Revision tracking records:

┄┄┄┄┄┄┄┄┄┄┄┄┄┄┄┄┄┄┄┄

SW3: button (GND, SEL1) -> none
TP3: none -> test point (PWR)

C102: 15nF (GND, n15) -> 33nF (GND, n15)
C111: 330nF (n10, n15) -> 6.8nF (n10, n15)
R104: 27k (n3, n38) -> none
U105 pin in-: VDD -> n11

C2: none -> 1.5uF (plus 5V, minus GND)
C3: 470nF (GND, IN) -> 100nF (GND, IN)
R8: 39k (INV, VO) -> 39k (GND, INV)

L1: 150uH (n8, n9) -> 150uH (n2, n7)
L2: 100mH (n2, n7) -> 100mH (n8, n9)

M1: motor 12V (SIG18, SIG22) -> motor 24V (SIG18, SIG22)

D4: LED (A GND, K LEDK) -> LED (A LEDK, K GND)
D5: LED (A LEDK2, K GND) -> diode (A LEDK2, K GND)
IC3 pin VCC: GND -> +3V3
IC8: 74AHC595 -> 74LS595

┄┄┄┄┄┄┄┄┄┄┄┄┄┄┄┄┄┄┄┄

Task directions:
Once you have read through the entries, say how many of their lines include the string "none" and give nothing but that number.

Written solution:
4